--- TASK TO CARRY OUT ---
Lines from the listing below that contain the string "left" are to be reported.

--- LISTED RECORDS ---
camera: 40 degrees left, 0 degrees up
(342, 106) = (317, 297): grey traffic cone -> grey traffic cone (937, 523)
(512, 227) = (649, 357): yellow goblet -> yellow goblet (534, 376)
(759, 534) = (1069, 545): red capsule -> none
* * *
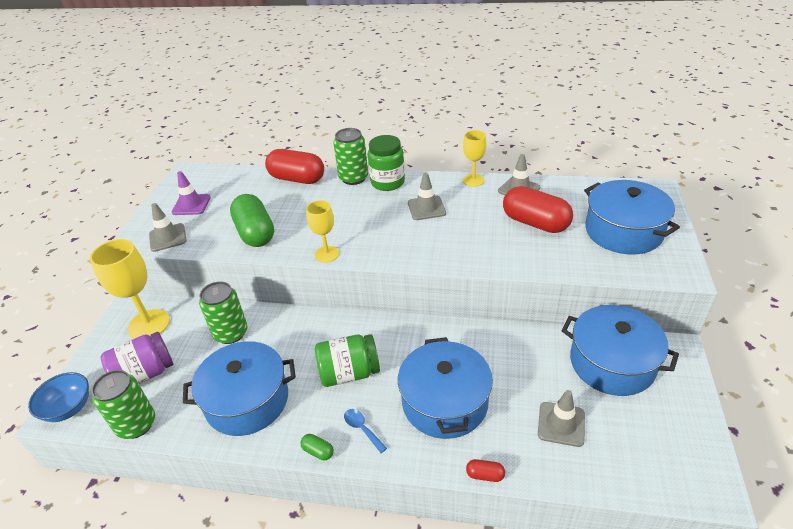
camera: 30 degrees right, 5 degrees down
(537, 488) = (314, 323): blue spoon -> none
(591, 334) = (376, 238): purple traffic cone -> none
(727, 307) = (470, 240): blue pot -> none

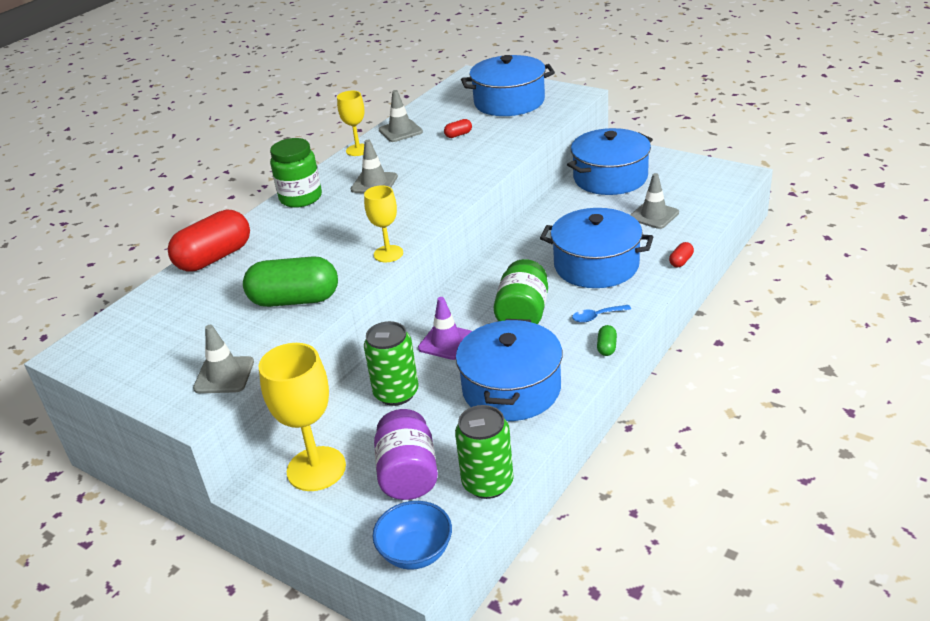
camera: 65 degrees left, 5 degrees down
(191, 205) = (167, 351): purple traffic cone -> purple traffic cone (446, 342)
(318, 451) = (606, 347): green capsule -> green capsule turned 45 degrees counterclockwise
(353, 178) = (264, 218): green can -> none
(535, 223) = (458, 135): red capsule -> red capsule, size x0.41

--- ANSWER SECTION ---
camera: 40 degrees left, 0 degrees up
camera: 65 degrees left, 5 degrees down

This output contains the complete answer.